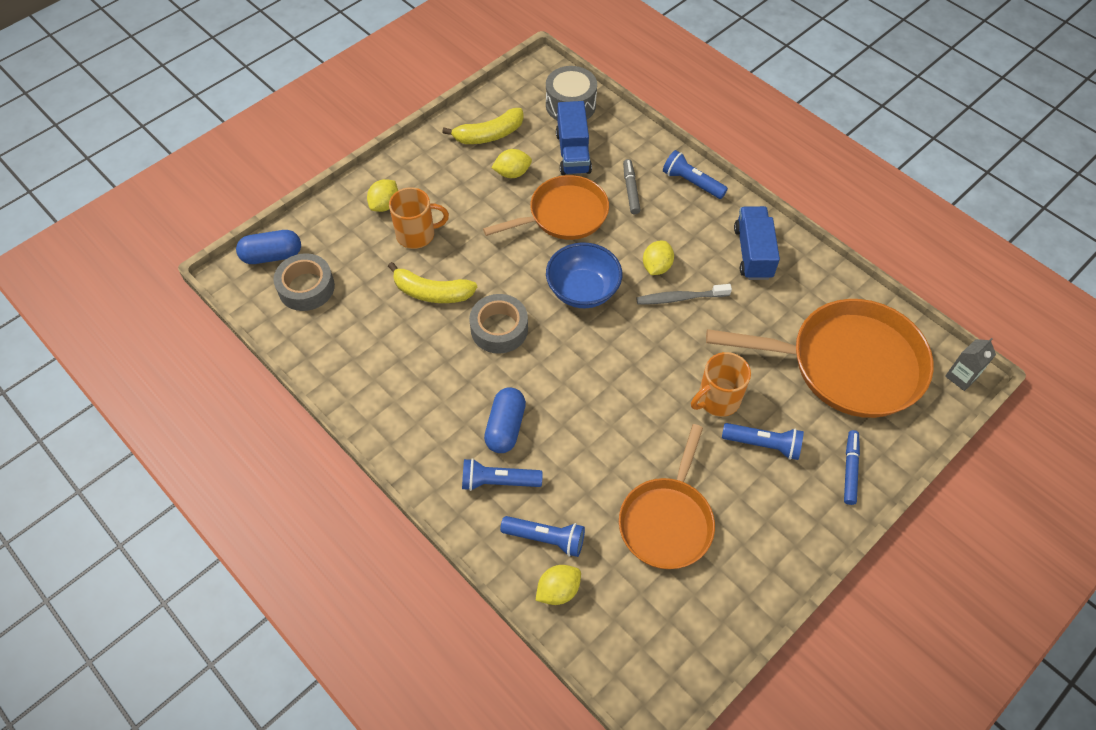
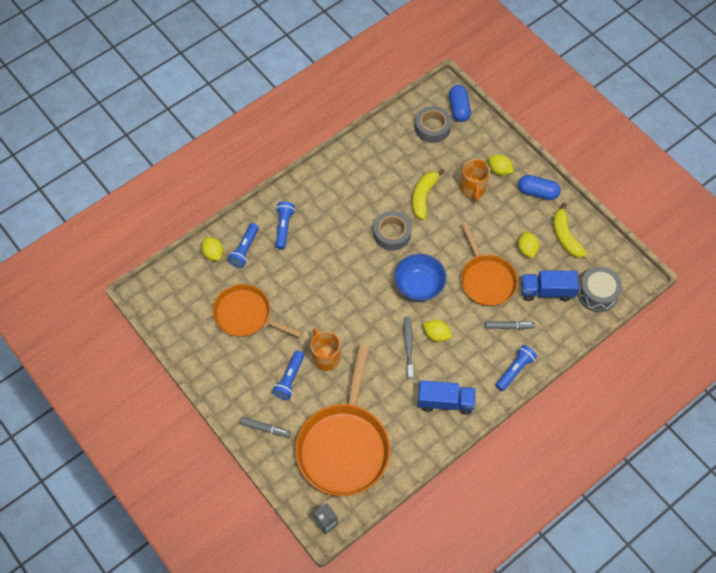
camera: 95 degrees right, 5 degrees up
(505, 427) = (319, 233): blue capsule -> blue capsule (537, 192)
(850, 469) = (265, 428): blue marker -> grey marker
========
Please retype the whole listing above exactly, without any of its images.

camera: 95 degrees right, 5 degrees up
(505, 427) = (319, 233): blue capsule -> blue capsule (537, 192)
(850, 469) = (265, 428): blue marker -> grey marker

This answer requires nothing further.